(Records drawn from a dataset)
::::

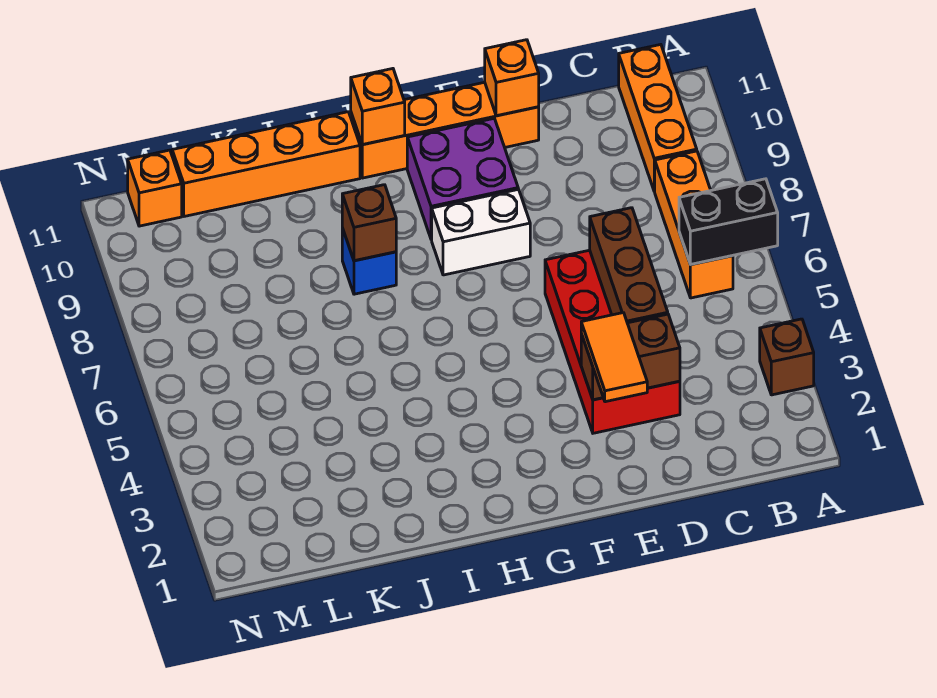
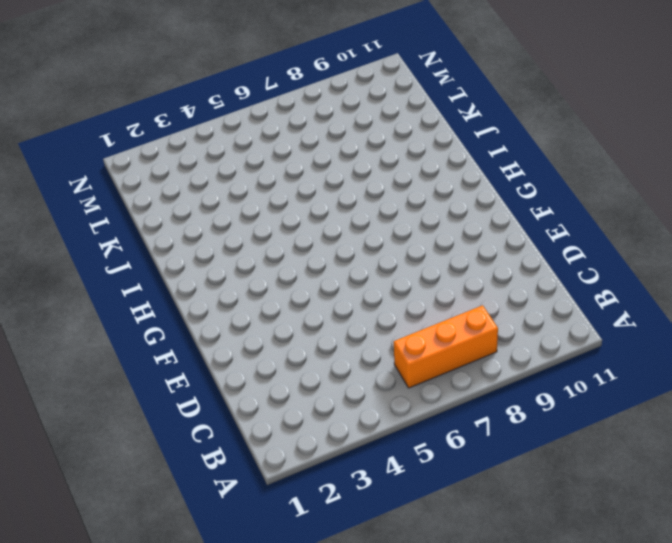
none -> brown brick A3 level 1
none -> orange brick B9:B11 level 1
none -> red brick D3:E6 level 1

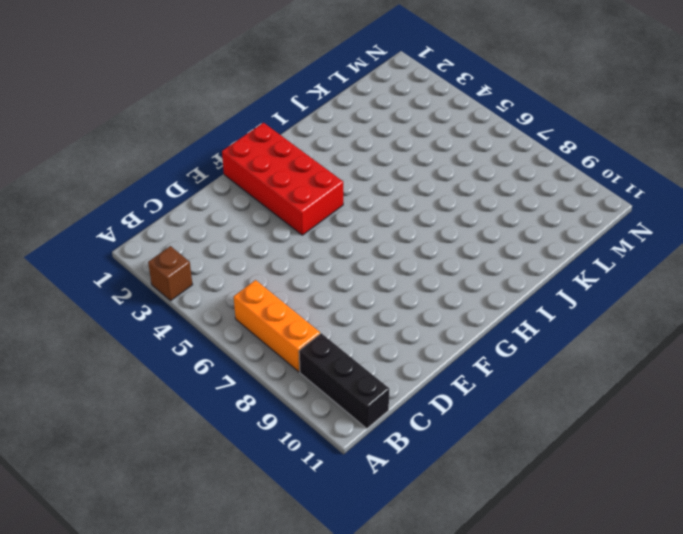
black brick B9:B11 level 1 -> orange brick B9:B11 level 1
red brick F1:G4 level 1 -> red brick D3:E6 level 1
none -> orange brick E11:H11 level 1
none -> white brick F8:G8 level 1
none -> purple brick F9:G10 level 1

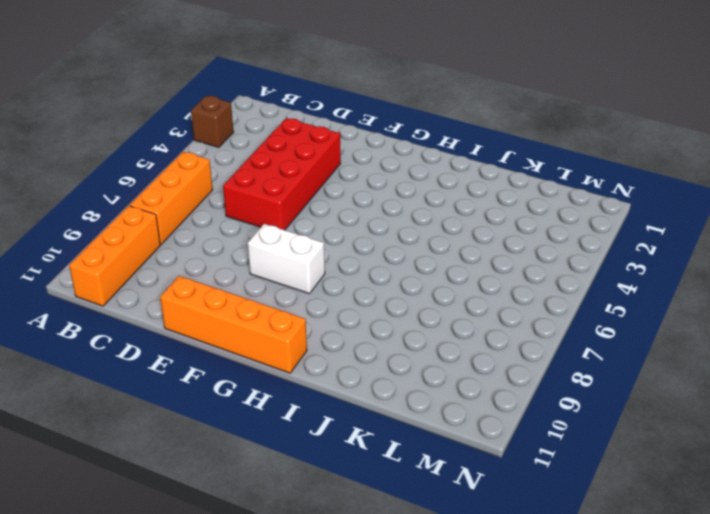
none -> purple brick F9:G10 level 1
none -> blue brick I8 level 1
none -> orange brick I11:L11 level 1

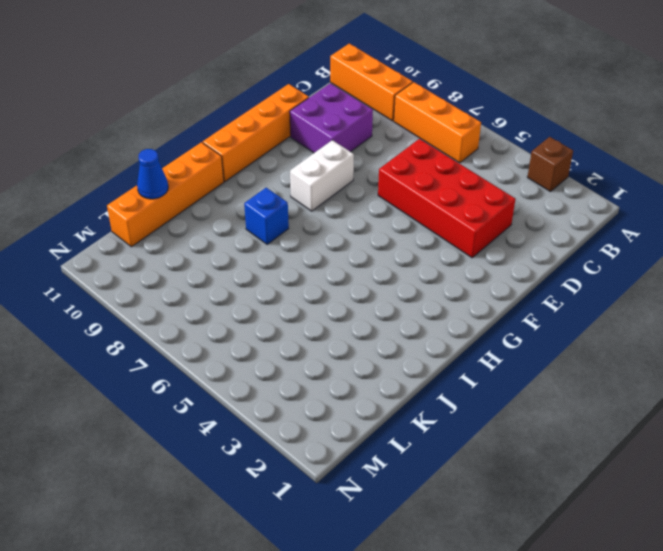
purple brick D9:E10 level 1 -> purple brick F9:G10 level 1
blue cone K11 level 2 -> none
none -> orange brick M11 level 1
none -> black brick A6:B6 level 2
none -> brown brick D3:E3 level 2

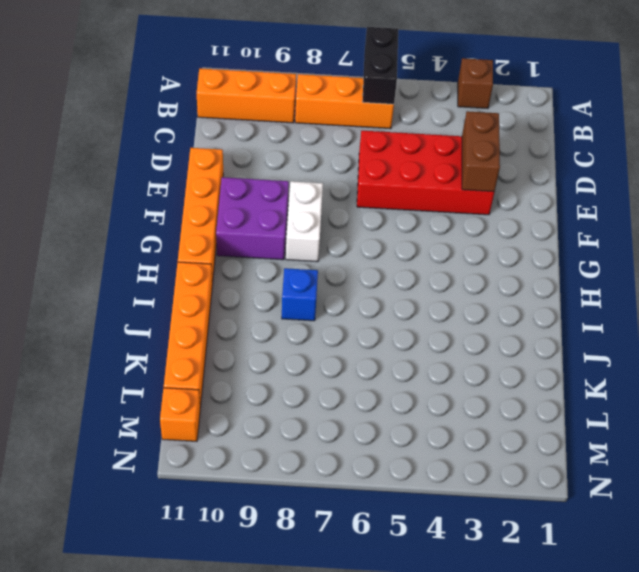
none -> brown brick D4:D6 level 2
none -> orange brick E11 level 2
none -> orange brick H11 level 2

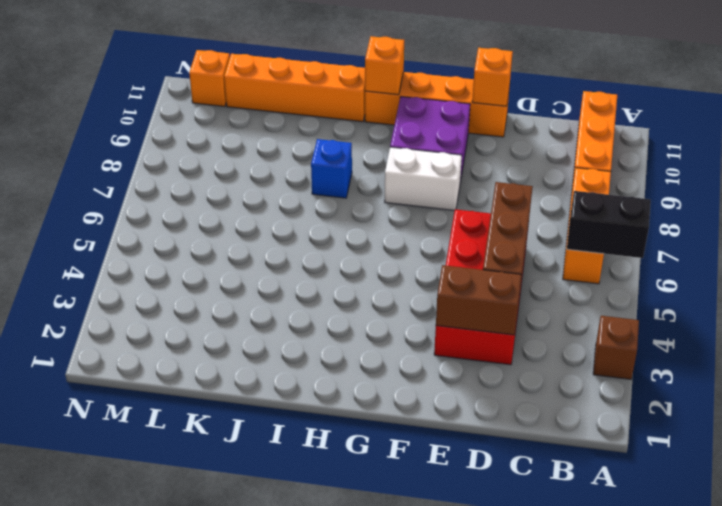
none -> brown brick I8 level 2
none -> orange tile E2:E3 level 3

::::

◆ **Problem to work on**
Pictures are to be omitted; otherwise, write out the data exactly as it appears.

◆ **Result of this task**
none -> brown brick A3 level 1
none -> orange brick B9:B11 level 1
none -> red brick D3:E6 level 1

black brick B9:B11 level 1 -> orange brick B9:B11 level 1
red brick F1:G4 level 1 -> red brick D3:E6 level 1
none -> orange brick E11:H11 level 1
none -> white brick F8:G8 level 1
none -> purple brick F9:G10 level 1

none -> purple brick F9:G10 level 1
none -> blue brick I8 level 1
none -> orange brick I11:L11 level 1

purple brick D9:E10 level 1 -> purple brick F9:G10 level 1
blue cone K11 level 2 -> none
none -> orange brick M11 level 1
none -> black brick A6:B6 level 2
none -> brown brick D3:E3 level 2

none -> brown brick D4:D6 level 2
none -> orange brick E11 level 2
none -> orange brick H11 level 2

none -> brown brick I8 level 2
none -> orange tile E2:E3 level 3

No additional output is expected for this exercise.